[PROBLEM REQUIREMENTS]
Go through the entries and transcribe each one exactly, dropping the pictures.

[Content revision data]
------------------------

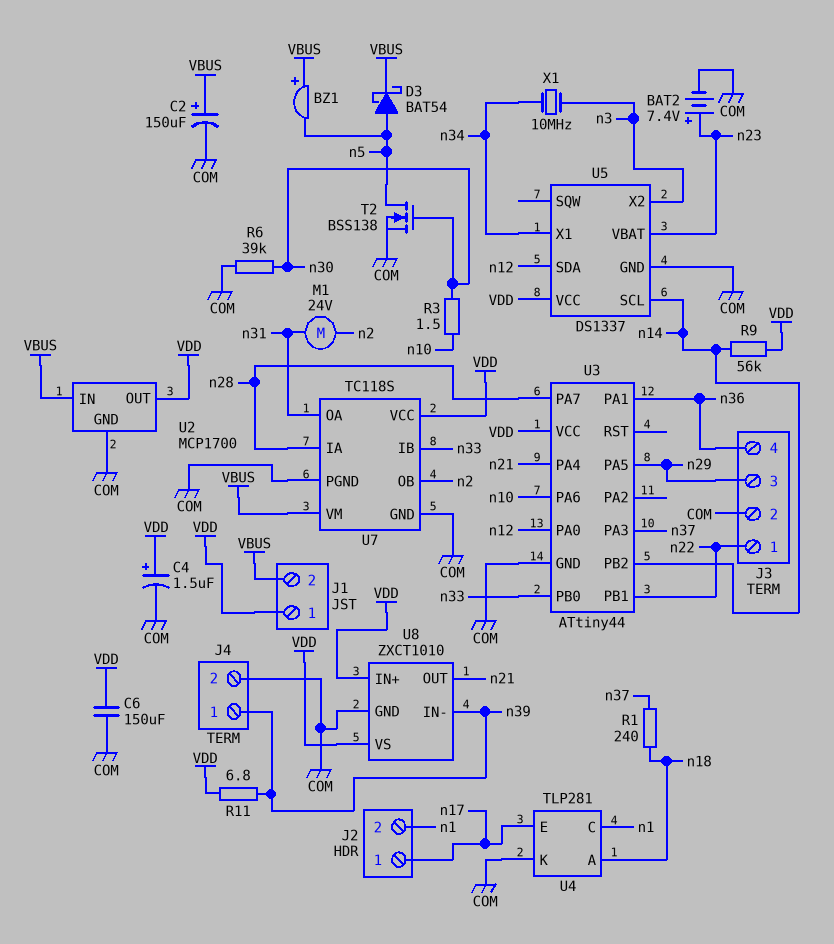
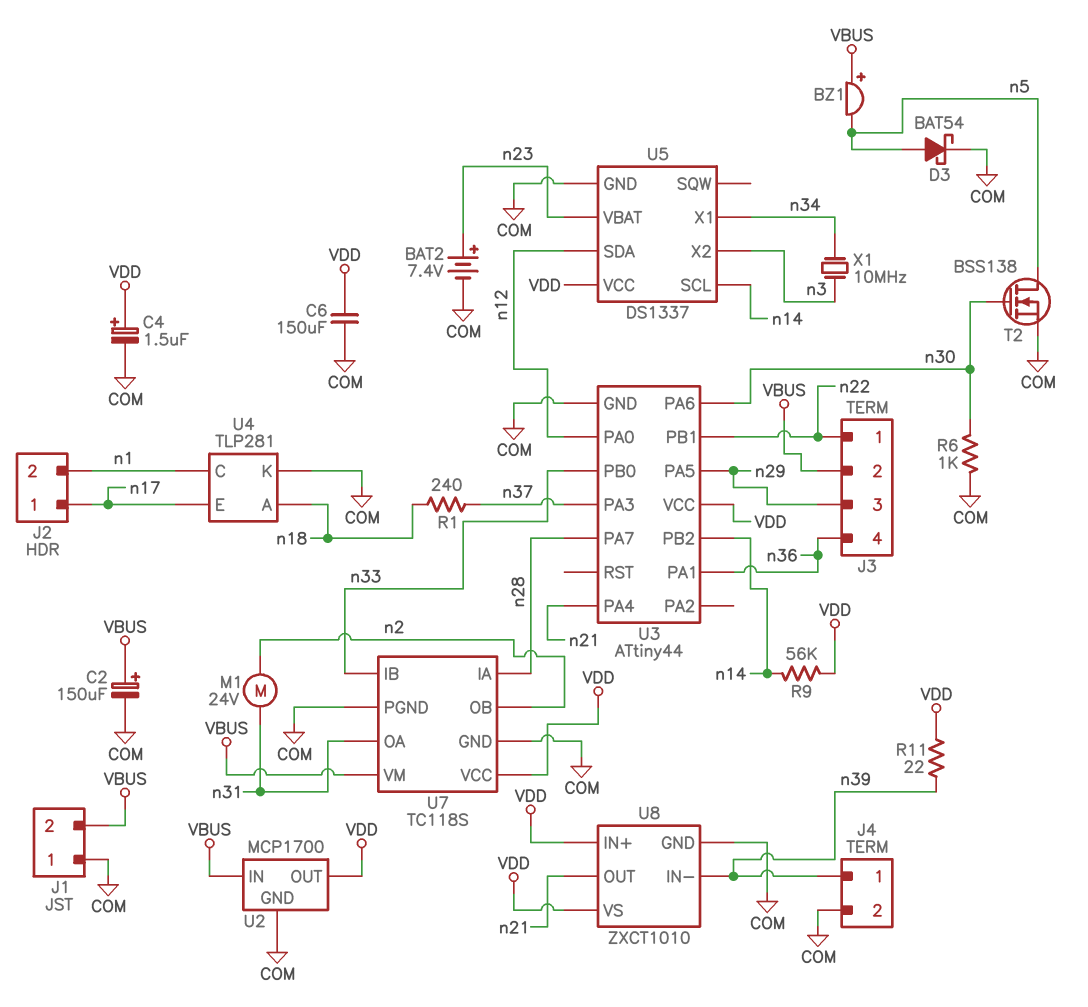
D3: schottky BAT54 (A n5, K VBUS) -> schottky BAT54 (A n5, K COM)
J1 pin 1: VDD -> COM
J3 pin 2: COM -> VBUS
R3: 1.5 (n10, n30) -> none
R6: 39k (COM, n30) -> 1k (COM, n30)
R11: 6.8 (VDD, n39) -> 22 (VDD, n39)
U3 pin PA6: n10 -> n30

------------------------

[SOLVED PROBLEM]
D3: schottky BAT54 (A n5, K VBUS) -> schottky BAT54 (A n5, K COM)
J1 pin 1: VDD -> COM
J3 pin 2: COM -> VBUS
R3: 1.5 (n10, n30) -> none
R6: 39k (COM, n30) -> 1k (COM, n30)
R11: 6.8 (VDD, n39) -> 22 (VDD, n39)
U3 pin PA6: n10 -> n30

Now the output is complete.